__TASK GOAL__. Please copy out the entries until you have copied the line that contains "camera: 10 degrees left, 0 degrees up", beginning with the first line.

[Before-and-after object listings]
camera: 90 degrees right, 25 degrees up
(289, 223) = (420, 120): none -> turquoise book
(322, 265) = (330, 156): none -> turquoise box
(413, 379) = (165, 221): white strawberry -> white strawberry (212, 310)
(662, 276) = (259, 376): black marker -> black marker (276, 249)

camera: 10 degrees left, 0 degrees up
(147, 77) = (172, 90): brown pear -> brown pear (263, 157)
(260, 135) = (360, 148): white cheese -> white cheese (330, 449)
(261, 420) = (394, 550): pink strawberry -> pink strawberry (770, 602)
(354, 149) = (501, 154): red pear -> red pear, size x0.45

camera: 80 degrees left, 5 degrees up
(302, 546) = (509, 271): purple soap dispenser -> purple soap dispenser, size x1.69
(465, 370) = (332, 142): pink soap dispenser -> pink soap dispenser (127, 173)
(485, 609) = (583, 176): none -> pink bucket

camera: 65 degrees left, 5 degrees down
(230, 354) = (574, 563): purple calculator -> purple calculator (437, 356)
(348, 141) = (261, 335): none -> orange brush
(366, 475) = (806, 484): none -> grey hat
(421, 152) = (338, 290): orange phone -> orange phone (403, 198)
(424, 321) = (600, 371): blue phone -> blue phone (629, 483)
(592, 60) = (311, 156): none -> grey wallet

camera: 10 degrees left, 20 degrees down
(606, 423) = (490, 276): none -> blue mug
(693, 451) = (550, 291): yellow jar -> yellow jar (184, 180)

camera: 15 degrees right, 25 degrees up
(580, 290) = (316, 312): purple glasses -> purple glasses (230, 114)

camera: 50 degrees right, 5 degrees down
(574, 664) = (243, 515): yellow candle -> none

__SOLUTION TO THIS PROBLEM__.
camera: 90 degrees right, 25 degrees up
(289, 223) = (420, 120): none -> turquoise book
(322, 265) = (330, 156): none -> turquoise box
(413, 379) = (165, 221): white strawberry -> white strawberry (212, 310)
(662, 276) = (259, 376): black marker -> black marker (276, 249)

camera: 10 degrees left, 0 degrees up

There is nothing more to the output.